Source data

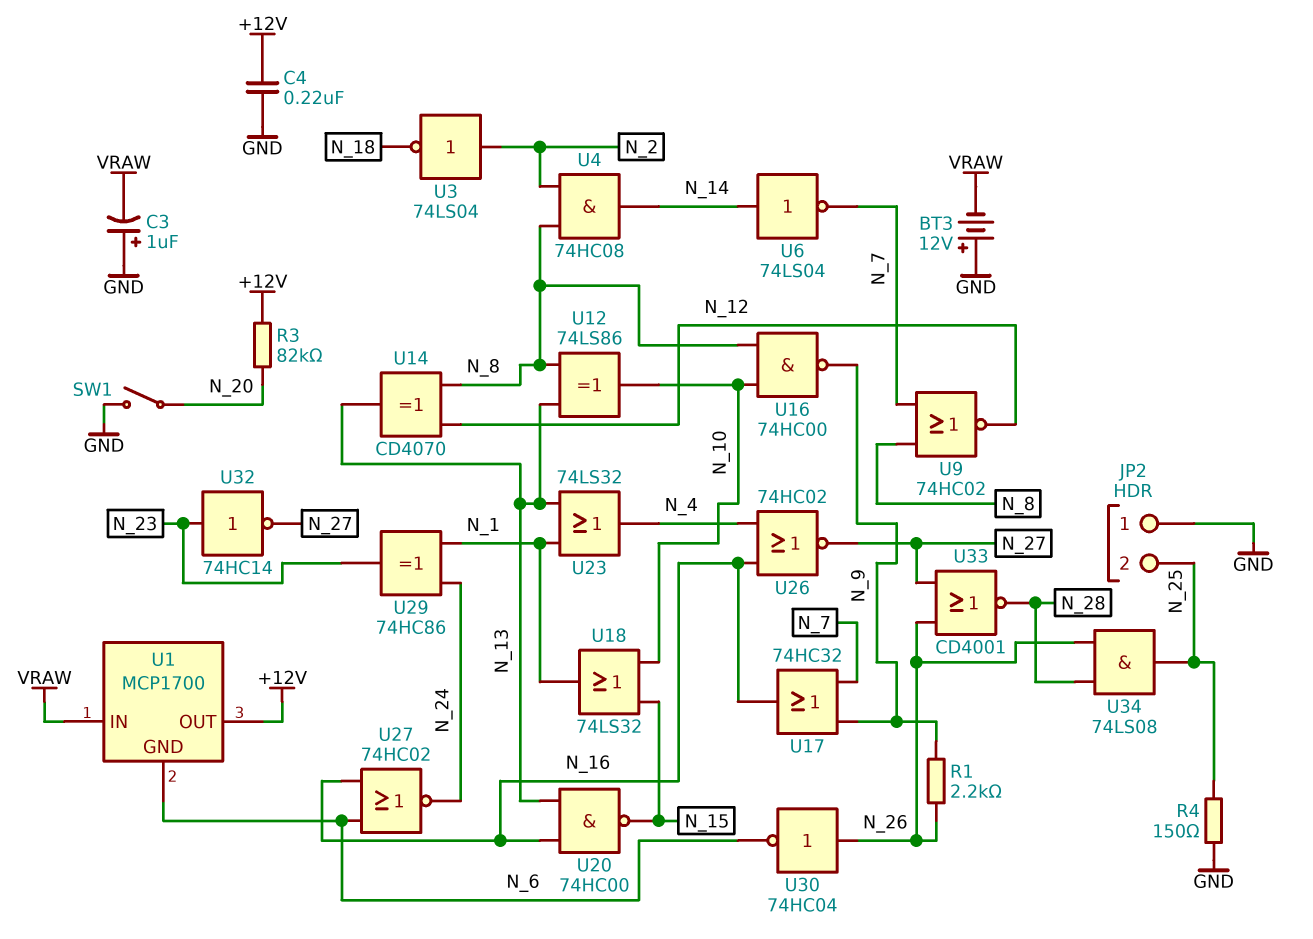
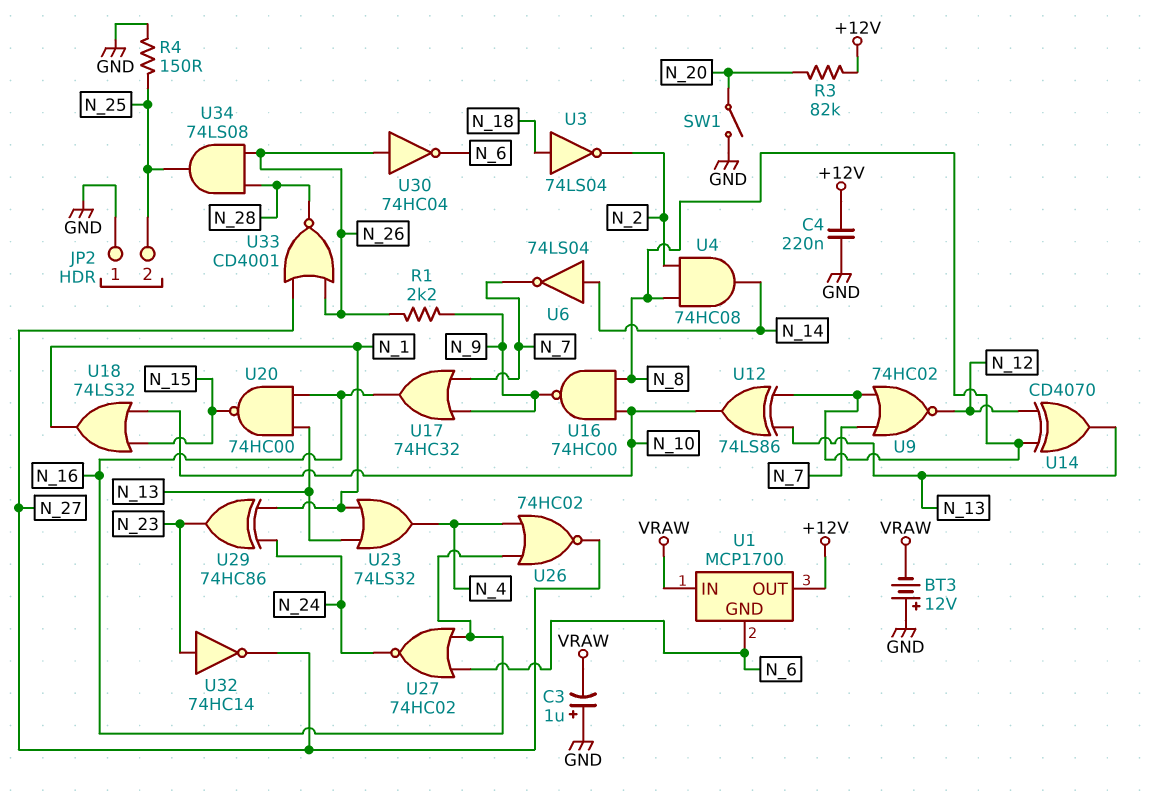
U3: NOT 74LS04 (in N_2, out N_18) -> NOT 74LS04 (in N_18, out N_2)

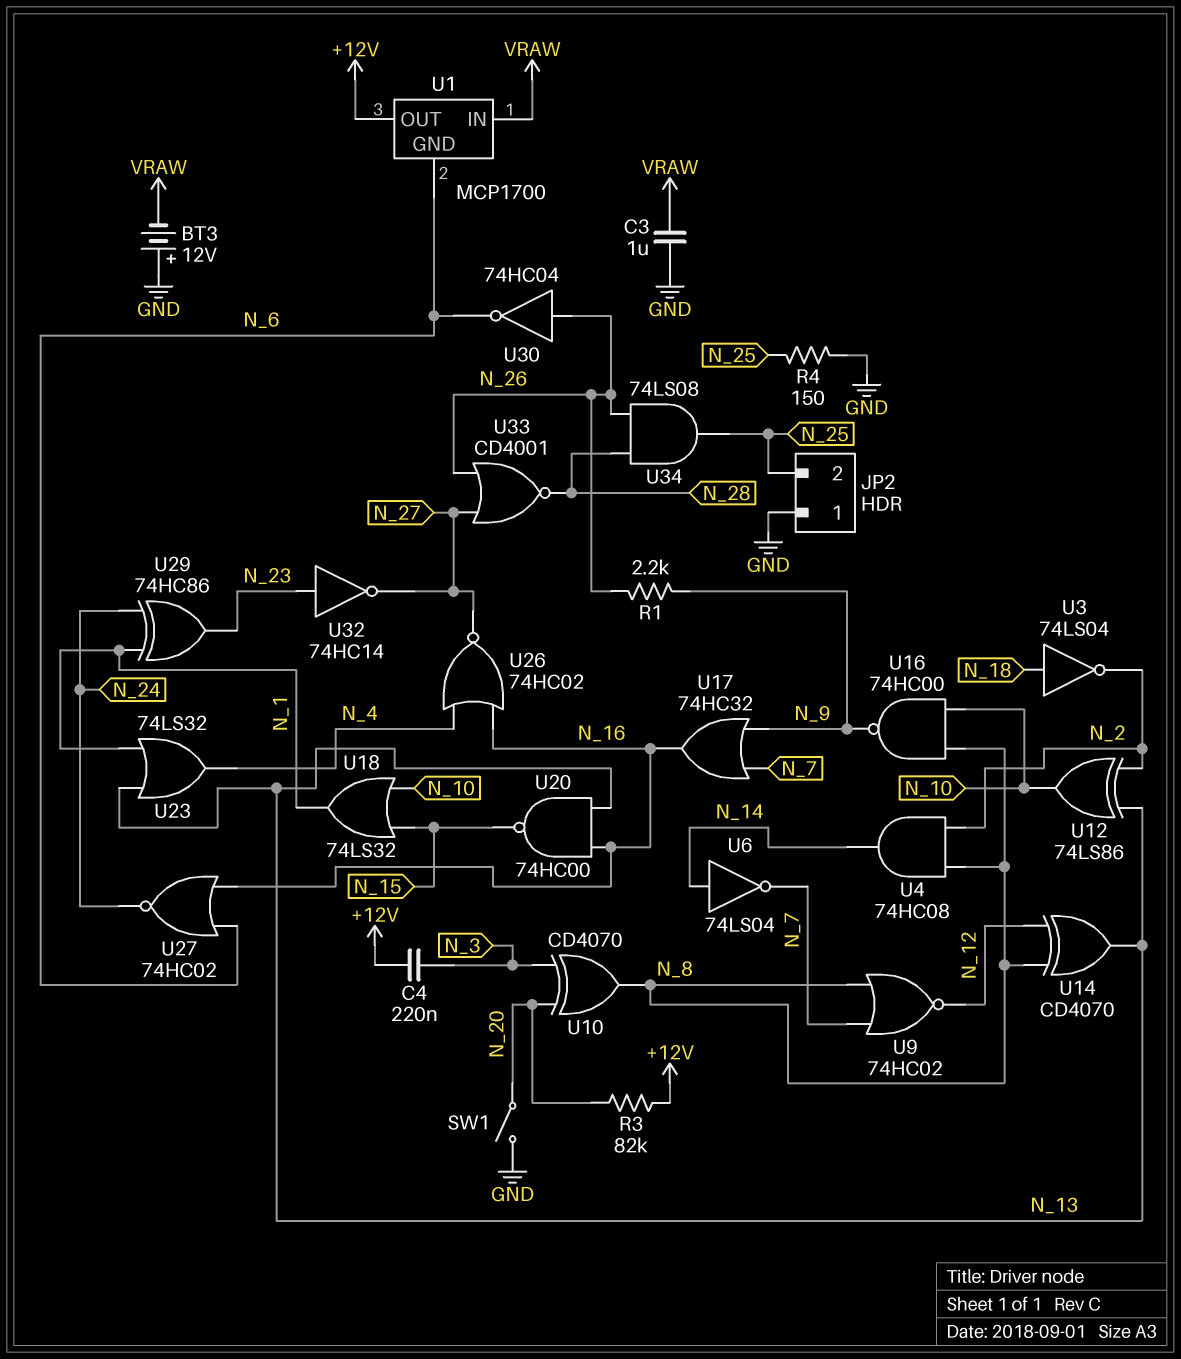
C3: 1uF (plus GND, minus VRAW) -> 1uF (GND, VRAW)
C4: 220nF (+12V, GND) -> 220nF (+12V, N_3)
U10: none -> XOR CD4070 (in N_3, in N_20, out N_8)
U12: XOR 74LS86 (in N_8, in N_13, out N_10) -> XOR 74LS86 (in N_2, in N_13, out N_10)

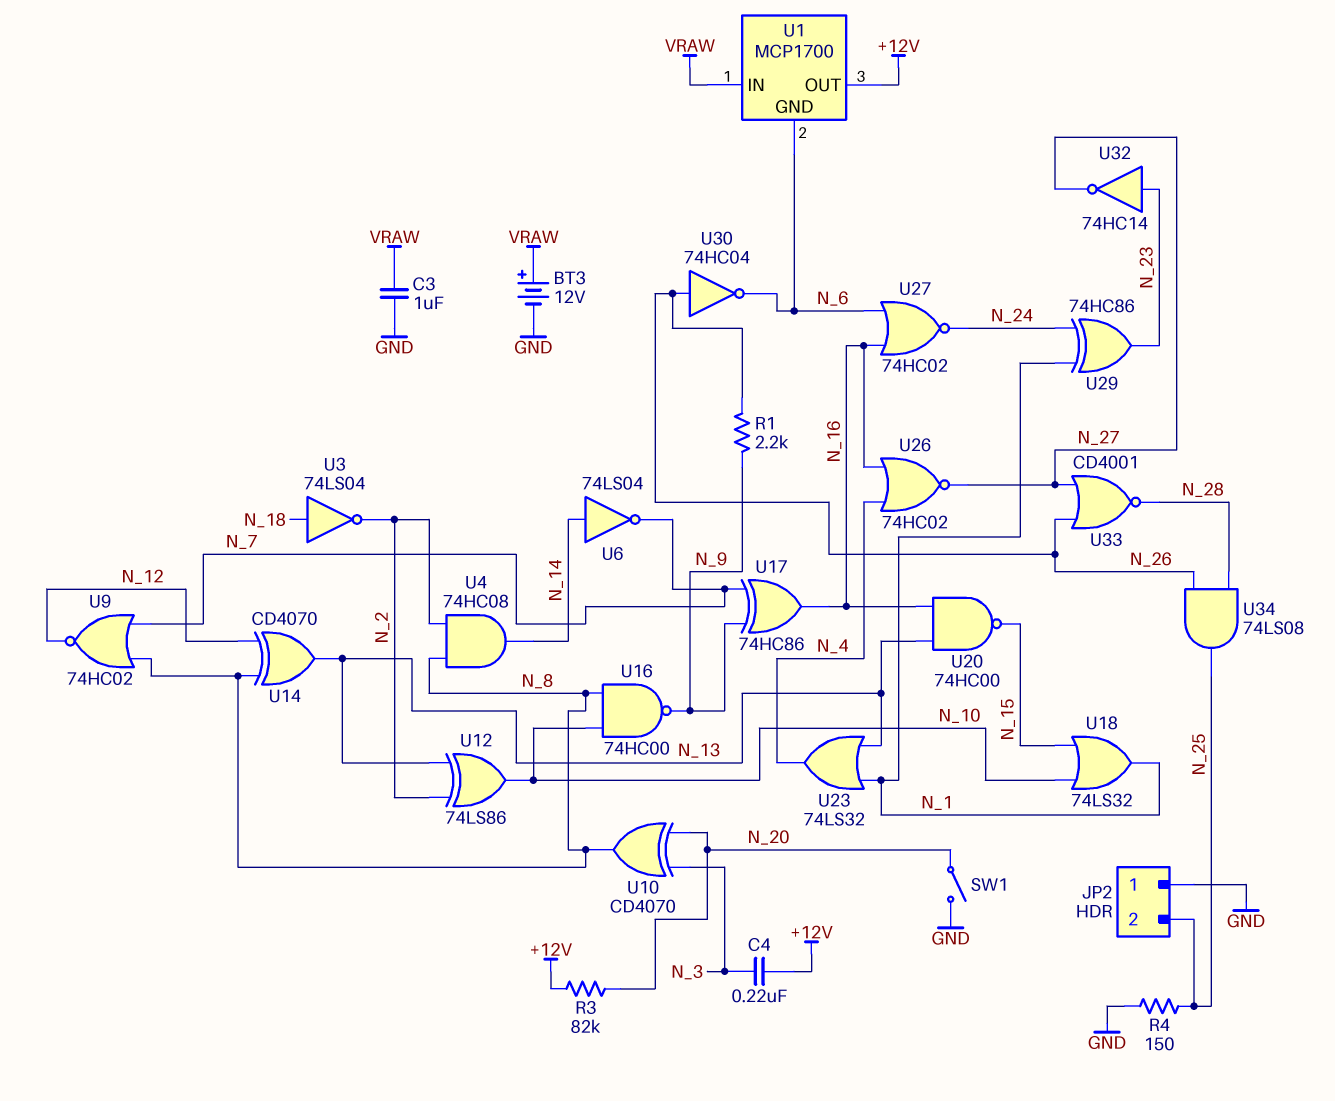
BT3: 12V (plus GND, minus VRAW) -> 12V (plus VRAW, minus GND)
U17: OR 74HC32 (in N_7, in N_9, out N_16) -> XOR 74HC86 (in N_7, in N_9, out N_16)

» REQUIRED ACTION
Omit the pictures and write out the lines above from the one with "C3: 1uF (plus" through the last, unchanged.

» OUTPUT OF THE EXERCISE
C3: 1uF (plus GND, minus VRAW) -> 1uF (GND, VRAW)
C4: 220nF (+12V, GND) -> 220nF (+12V, N_3)
U10: none -> XOR CD4070 (in N_3, in N_20, out N_8)
U12: XOR 74LS86 (in N_8, in N_13, out N_10) -> XOR 74LS86 (in N_2, in N_13, out N_10)

BT3: 12V (plus GND, minus VRAW) -> 12V (plus VRAW, minus GND)
U17: OR 74HC32 (in N_7, in N_9, out N_16) -> XOR 74HC86 (in N_7, in N_9, out N_16)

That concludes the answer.